[Modification records]
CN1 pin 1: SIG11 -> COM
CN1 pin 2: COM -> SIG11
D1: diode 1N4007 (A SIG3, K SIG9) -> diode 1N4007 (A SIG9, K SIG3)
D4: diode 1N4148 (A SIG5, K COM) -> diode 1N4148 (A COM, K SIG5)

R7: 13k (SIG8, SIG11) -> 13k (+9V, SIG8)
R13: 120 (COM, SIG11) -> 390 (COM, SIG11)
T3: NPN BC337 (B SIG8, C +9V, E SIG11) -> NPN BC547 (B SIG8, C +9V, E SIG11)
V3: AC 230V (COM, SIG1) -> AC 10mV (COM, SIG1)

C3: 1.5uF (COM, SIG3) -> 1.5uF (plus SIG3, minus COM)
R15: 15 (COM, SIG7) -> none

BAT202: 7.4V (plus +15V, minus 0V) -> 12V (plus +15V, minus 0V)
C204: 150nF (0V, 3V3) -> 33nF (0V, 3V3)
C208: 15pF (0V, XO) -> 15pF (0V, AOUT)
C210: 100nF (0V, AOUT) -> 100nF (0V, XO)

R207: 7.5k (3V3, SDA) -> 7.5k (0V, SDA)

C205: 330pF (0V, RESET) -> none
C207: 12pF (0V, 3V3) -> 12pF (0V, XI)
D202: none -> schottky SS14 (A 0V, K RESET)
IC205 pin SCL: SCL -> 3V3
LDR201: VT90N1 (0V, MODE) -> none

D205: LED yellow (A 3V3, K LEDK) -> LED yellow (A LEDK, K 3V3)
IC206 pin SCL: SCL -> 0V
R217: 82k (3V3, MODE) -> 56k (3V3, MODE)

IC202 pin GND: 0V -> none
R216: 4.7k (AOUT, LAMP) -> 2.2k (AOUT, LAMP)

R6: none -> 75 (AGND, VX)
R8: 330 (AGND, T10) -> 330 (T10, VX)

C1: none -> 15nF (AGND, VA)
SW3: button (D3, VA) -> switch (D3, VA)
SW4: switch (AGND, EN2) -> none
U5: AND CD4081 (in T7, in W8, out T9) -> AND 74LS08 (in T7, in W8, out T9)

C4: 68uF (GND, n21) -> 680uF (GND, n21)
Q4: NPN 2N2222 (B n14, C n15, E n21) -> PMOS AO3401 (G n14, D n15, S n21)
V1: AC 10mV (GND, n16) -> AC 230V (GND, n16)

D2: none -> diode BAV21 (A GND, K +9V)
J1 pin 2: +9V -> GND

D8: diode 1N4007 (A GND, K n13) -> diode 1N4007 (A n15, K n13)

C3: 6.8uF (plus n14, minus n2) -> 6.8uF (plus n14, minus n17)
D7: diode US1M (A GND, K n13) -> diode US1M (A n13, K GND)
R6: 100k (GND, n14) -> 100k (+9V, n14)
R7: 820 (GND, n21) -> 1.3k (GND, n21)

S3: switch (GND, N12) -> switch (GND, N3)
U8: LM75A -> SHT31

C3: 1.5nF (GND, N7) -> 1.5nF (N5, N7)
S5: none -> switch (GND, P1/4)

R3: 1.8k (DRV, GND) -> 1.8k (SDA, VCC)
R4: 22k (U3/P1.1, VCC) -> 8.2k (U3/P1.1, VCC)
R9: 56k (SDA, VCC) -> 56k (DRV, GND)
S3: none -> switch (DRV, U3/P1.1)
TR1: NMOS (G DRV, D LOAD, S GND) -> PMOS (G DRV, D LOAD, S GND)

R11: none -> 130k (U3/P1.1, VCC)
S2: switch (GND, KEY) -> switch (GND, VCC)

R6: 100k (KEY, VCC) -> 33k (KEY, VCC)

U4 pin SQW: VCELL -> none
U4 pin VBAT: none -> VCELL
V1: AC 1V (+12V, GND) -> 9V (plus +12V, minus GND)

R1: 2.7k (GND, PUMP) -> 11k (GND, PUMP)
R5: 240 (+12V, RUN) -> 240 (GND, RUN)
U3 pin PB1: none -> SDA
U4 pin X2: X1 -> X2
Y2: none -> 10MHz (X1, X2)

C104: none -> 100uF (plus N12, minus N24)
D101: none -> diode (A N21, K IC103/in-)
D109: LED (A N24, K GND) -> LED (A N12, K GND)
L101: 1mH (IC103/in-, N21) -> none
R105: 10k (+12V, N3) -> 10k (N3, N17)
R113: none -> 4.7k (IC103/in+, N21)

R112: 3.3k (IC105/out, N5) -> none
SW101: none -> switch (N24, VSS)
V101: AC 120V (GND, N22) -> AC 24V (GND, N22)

**What to do**
Your answer should consist solely of the lines above from the line with "U8: LM75A -> SHT31" to the line with "U4 pin VBAT: none -> VCELL", both included, reproduced exactly.

**Answer to the problem**
U8: LM75A -> SHT31

C3: 1.5nF (GND, N7) -> 1.5nF (N5, N7)
S5: none -> switch (GND, P1/4)

R3: 1.8k (DRV, GND) -> 1.8k (SDA, VCC)
R4: 22k (U3/P1.1, VCC) -> 8.2k (U3/P1.1, VCC)
R9: 56k (SDA, VCC) -> 56k (DRV, GND)
S3: none -> switch (DRV, U3/P1.1)
TR1: NMOS (G DRV, D LOAD, S GND) -> PMOS (G DRV, D LOAD, S GND)

R11: none -> 130k (U3/P1.1, VCC)
S2: switch (GND, KEY) -> switch (GND, VCC)

R6: 100k (KEY, VCC) -> 33k (KEY, VCC)

U4 pin SQW: VCELL -> none
U4 pin VBAT: none -> VCELL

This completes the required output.